--- Given records ---
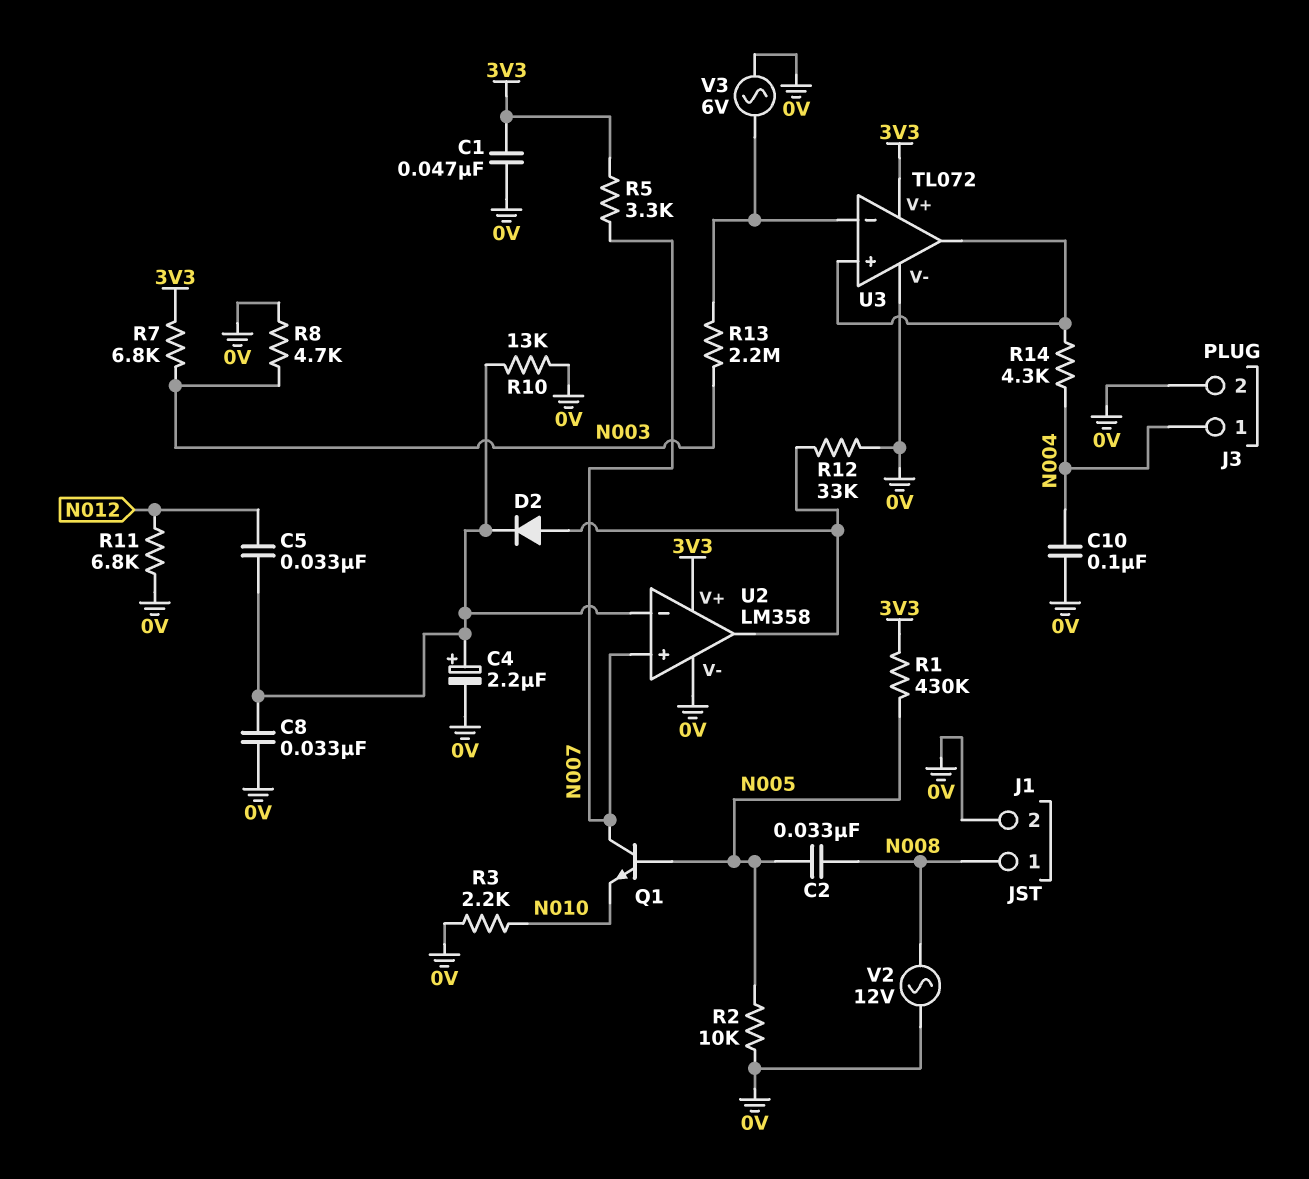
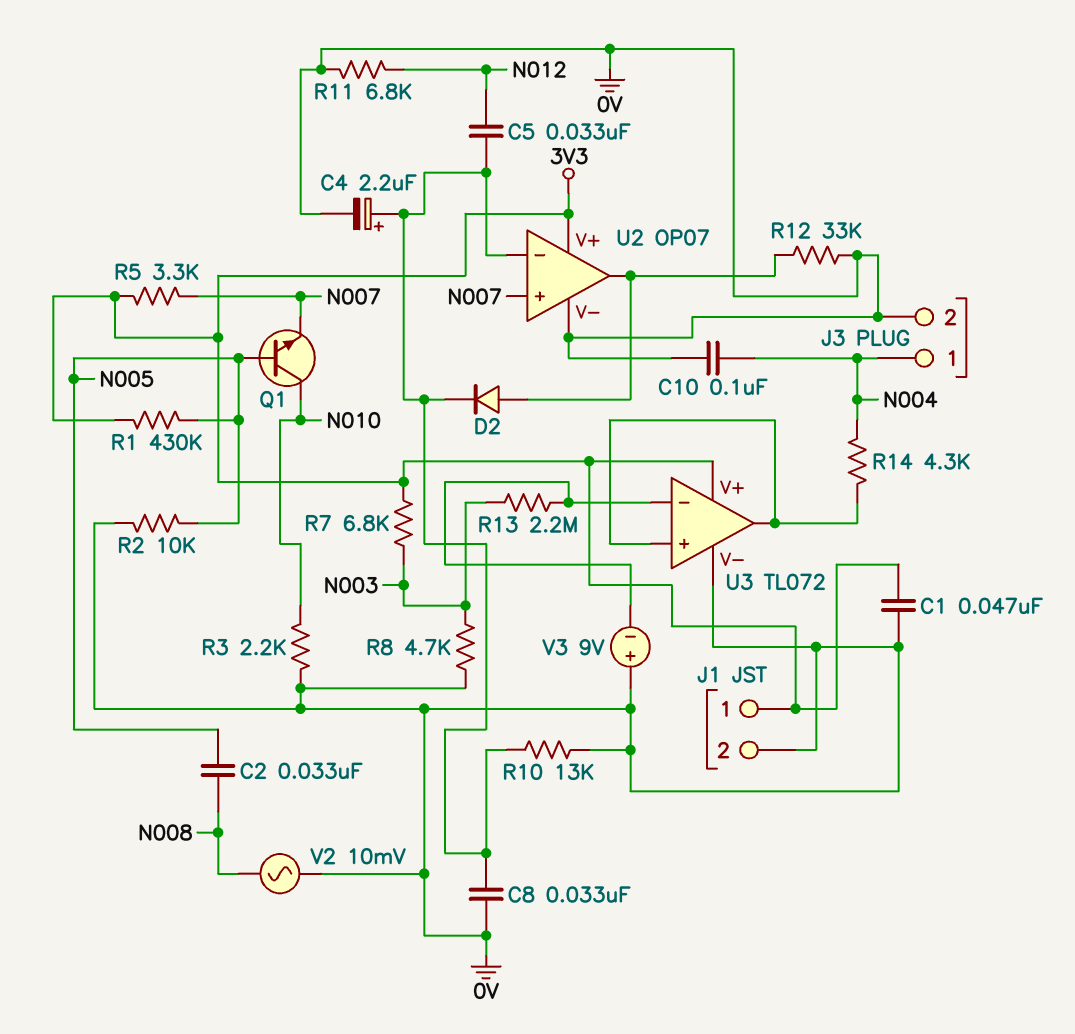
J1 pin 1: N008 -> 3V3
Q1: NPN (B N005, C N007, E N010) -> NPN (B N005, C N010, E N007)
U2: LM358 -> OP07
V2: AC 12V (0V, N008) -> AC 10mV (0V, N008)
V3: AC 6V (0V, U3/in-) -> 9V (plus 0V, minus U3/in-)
---
--- Given records ---
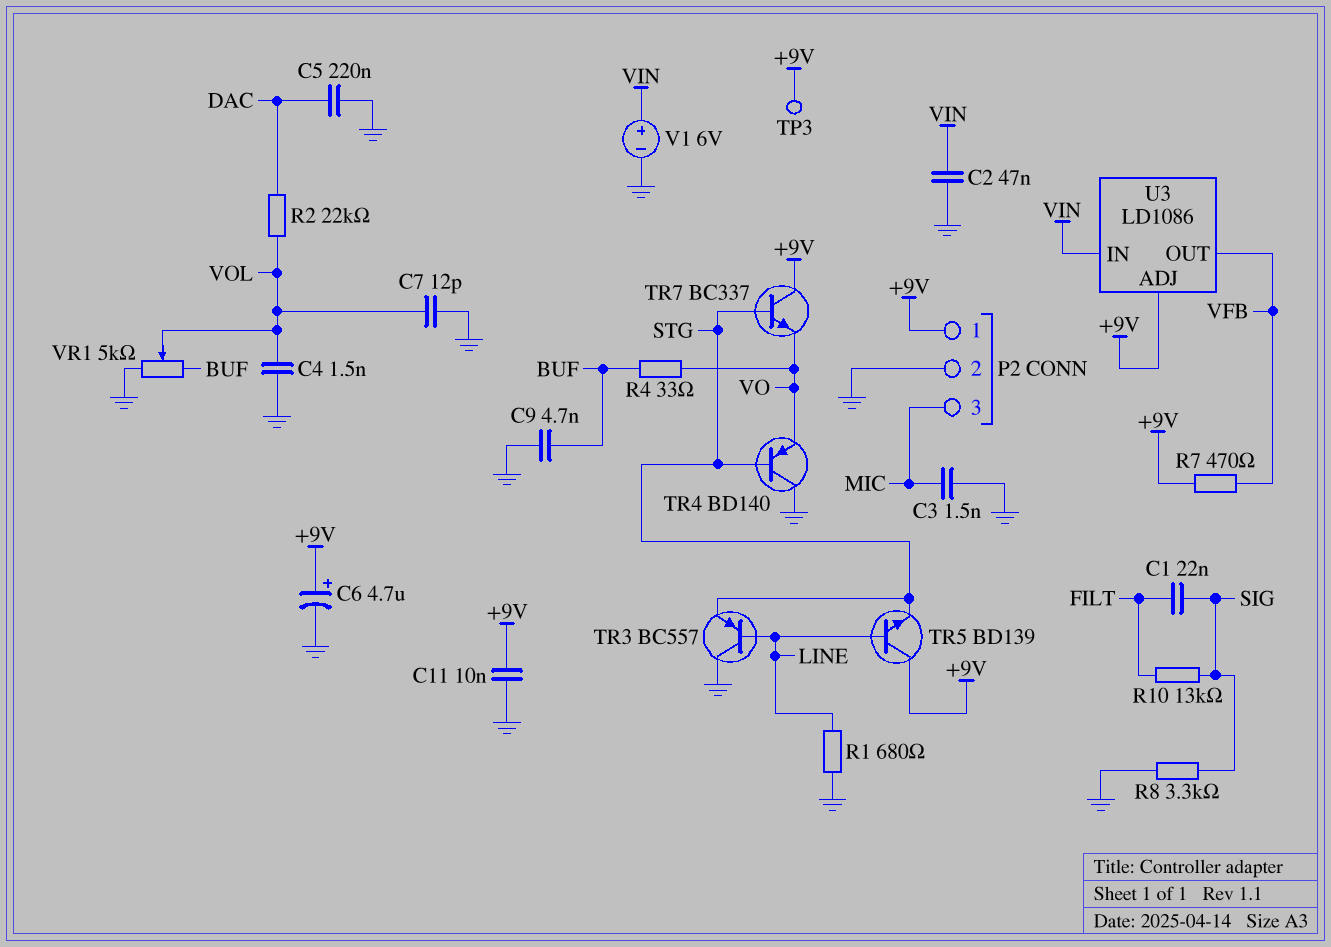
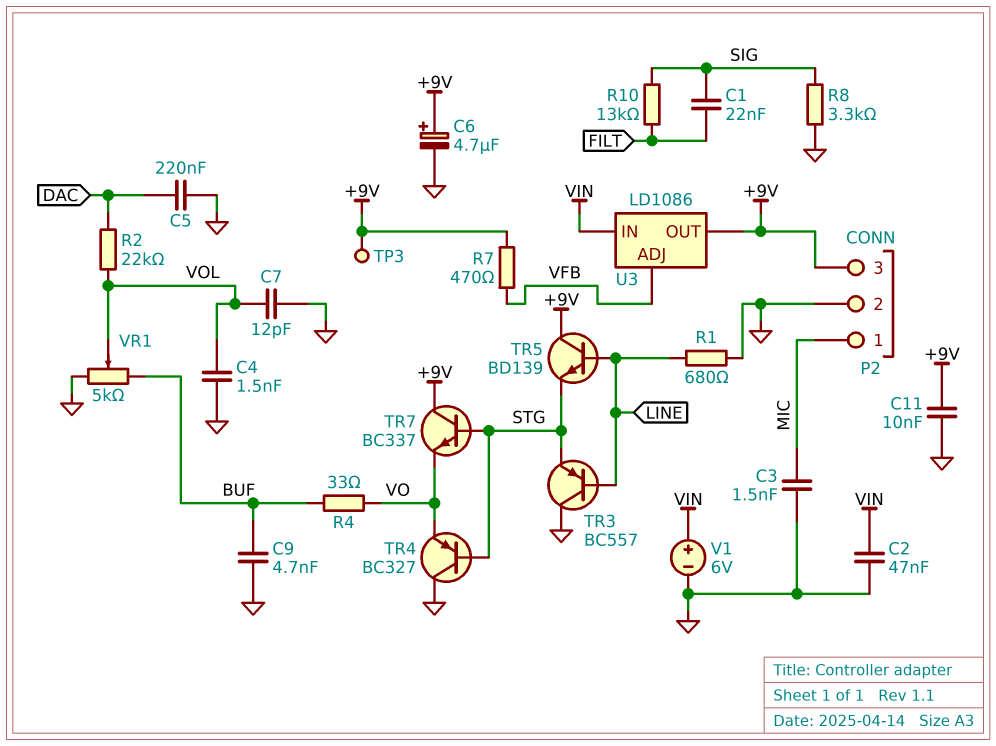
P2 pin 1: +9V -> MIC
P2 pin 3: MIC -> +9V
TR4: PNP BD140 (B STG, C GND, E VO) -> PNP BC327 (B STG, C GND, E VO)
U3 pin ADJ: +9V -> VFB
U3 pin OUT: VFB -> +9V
---
--- Given records ---
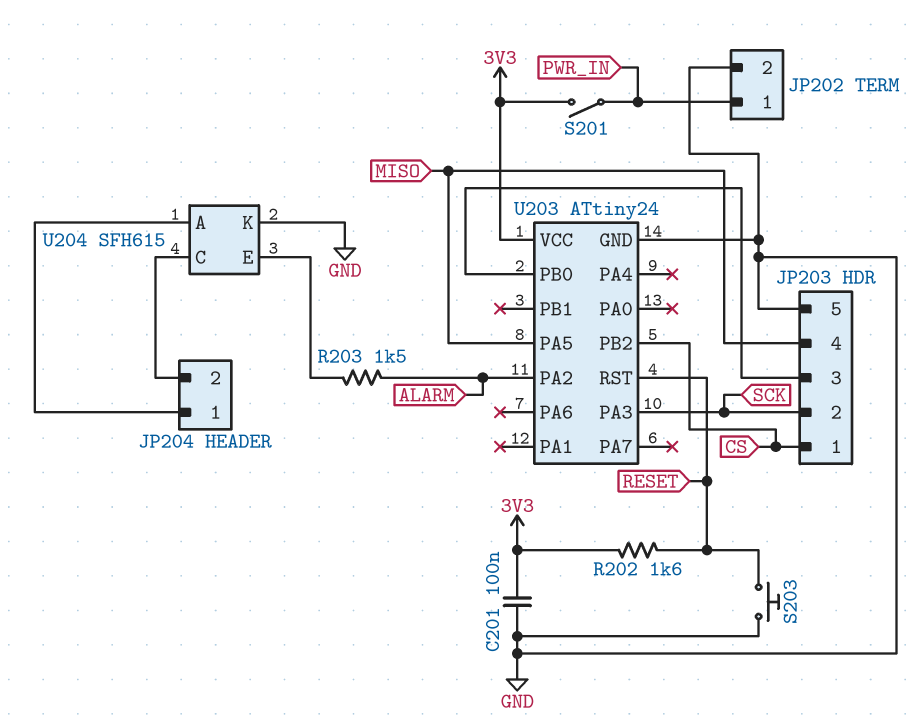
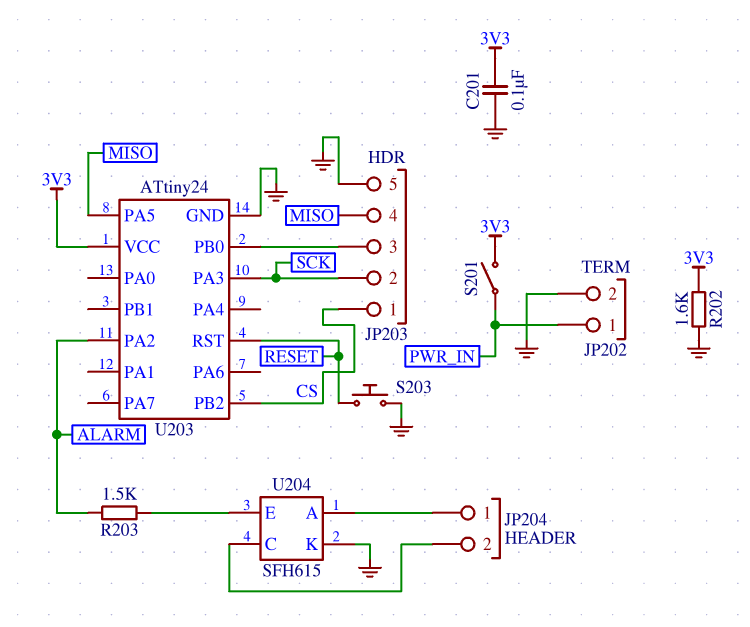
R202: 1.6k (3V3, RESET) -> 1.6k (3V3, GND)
---
• **About this exercise**: Among the records above, only the lines between the line holding "J1 pin 1: N008 -> 3V3" and the line holding "V3: AC 6V (0V, U3/in-)", inclusive, are to be output, exactly as written.

• **Task solution**:
J1 pin 1: N008 -> 3V3
Q1: NPN (B N005, C N007, E N010) -> NPN (B N005, C N010, E N007)
U2: LM358 -> OP07
V2: AC 12V (0V, N008) -> AC 10mV (0V, N008)
V3: AC 6V (0V, U3/in-) -> 9V (plus 0V, minus U3/in-)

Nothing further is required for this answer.